[Synthetic shape transformation data]
━━━━━━━━━━

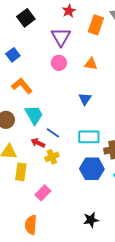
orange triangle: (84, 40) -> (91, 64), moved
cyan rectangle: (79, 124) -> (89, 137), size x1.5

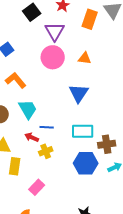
black square: (26, 18) -> (32, 12), moved
pink circle: (59, 63) -> (53, 57), size x1.5
blue triangle: (85, 99) -> (79, 93), size x1.5
blue line: (53, 133) -> (47, 127), turned -32

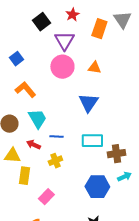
red arrow: (32, 137) -> (33, 145), moved
blue hexagon: (86, 163) -> (97, 187), moved

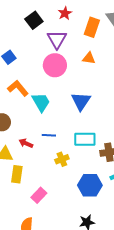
orange triangle: (94, 68) -> (89, 58), moved
cyan trapezoid: (37, 119) -> (41, 102), moved
yellow cross: (55, 161) -> (62, 159), moved

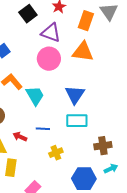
purple triangle: (57, 39) -> (51, 33), turned -40
orange triangle: (89, 58) -> (83, 52), size x1.6
cyan rectangle: (85, 139) -> (77, 121), moved

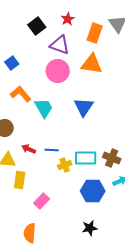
cyan rectangle: (77, 121) -> (86, 158), moved
blue line: (43, 129) -> (52, 150), moved
brown cross: (103, 146) -> (112, 158), turned 30

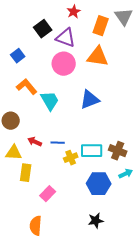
black square: (37, 26) -> (43, 29), moved
blue triangle: (84, 107) -> (90, 100), turned 35

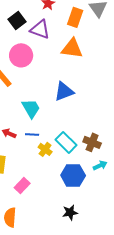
pink circle: (64, 64) -> (21, 55), moved
cyan trapezoid: (50, 101) -> (31, 108), moved
cyan rectangle: (92, 151) -> (66, 142), turned 45
yellow cross: (71, 158) -> (45, 149), turned -32

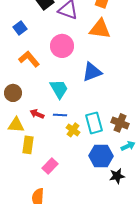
pink circle: (21, 55) -> (62, 46), moved
cyan rectangle: (66, 142) -> (94, 123), turned 30
black star: (70, 212) -> (117, 176), moved

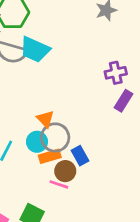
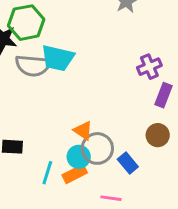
orange rectangle: (50, 156) -> (75, 174), moved
brown circle: (65, 171) -> (158, 135), moved

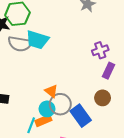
blue rectangle: (128, 163) -> (81, 116), size x1.5
cyan line: (47, 173) -> (31, 125), moved

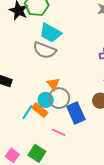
gray semicircle: (20, 44) -> (45, 50), moved
orange rectangle: (43, 121) -> (40, 110), turned 49

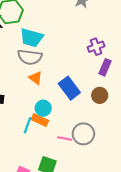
orange triangle: (53, 84) -> (36, 78), moved
gray circle: (59, 98) -> (83, 134), moved
blue rectangle: (76, 113) -> (69, 88), moved

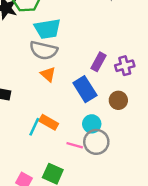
cyan trapezoid: (31, 38) -> (47, 29), turned -30
purple cross: (96, 47) -> (125, 66), moved
purple rectangle: (105, 67) -> (98, 62), moved
cyan circle: (43, 108) -> (92, 124), moved

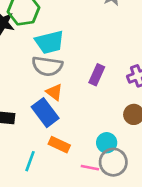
purple rectangle: (98, 62) -> (97, 75), moved
blue rectangle: (85, 89) -> (45, 113), moved
cyan line: (34, 127) -> (30, 161), moved

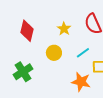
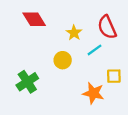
red diamond: (27, 31) -> (34, 19), moved, turned -45
cyan line: (83, 53) -> (95, 50), moved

━━━━━━━━━━

== Activity ==
Return each record as written, minus its images.

== Your solution ==
orange triangle: (84, 40) -> (91, 64), moved
cyan rectangle: (79, 124) -> (89, 137), size x1.5

black square: (26, 18) -> (32, 12), moved
pink circle: (59, 63) -> (53, 57), size x1.5
blue triangle: (85, 99) -> (79, 93), size x1.5
blue line: (53, 133) -> (47, 127), turned -32

red arrow: (32, 137) -> (33, 145), moved
blue hexagon: (86, 163) -> (97, 187), moved

orange triangle: (94, 68) -> (89, 58), moved
cyan trapezoid: (37, 119) -> (41, 102), moved
yellow cross: (55, 161) -> (62, 159), moved

purple triangle: (57, 39) -> (51, 33), turned -40
orange triangle: (89, 58) -> (83, 52), size x1.6
cyan rectangle: (85, 139) -> (77, 121), moved

cyan rectangle: (77, 121) -> (86, 158), moved
blue line: (43, 129) -> (52, 150), moved
brown cross: (103, 146) -> (112, 158), turned 30

black square: (37, 26) -> (43, 29), moved
blue triangle: (84, 107) -> (90, 100), turned 35

pink circle: (64, 64) -> (21, 55), moved
cyan trapezoid: (50, 101) -> (31, 108), moved
cyan rectangle: (92, 151) -> (66, 142), turned 45
yellow cross: (71, 158) -> (45, 149), turned -32

pink circle: (21, 55) -> (62, 46), moved
cyan rectangle: (66, 142) -> (94, 123), turned 30
black star: (70, 212) -> (117, 176), moved

orange rectangle: (50, 156) -> (75, 174), moved
brown circle: (65, 171) -> (158, 135), moved

blue rectangle: (128, 163) -> (81, 116), size x1.5
cyan line: (47, 173) -> (31, 125), moved

gray semicircle: (20, 44) -> (45, 50), moved
orange rectangle: (43, 121) -> (40, 110), turned 49

orange triangle: (53, 84) -> (36, 78), moved
gray circle: (59, 98) -> (83, 134), moved
blue rectangle: (76, 113) -> (69, 88), moved

cyan trapezoid: (31, 38) -> (47, 29), turned -30
purple cross: (96, 47) -> (125, 66), moved
purple rectangle: (105, 67) -> (98, 62), moved
cyan circle: (43, 108) -> (92, 124), moved

purple rectangle: (98, 62) -> (97, 75), moved
blue rectangle: (85, 89) -> (45, 113), moved
cyan line: (34, 127) -> (30, 161), moved

red diamond: (27, 31) -> (34, 19), moved, turned -45
cyan line: (83, 53) -> (95, 50), moved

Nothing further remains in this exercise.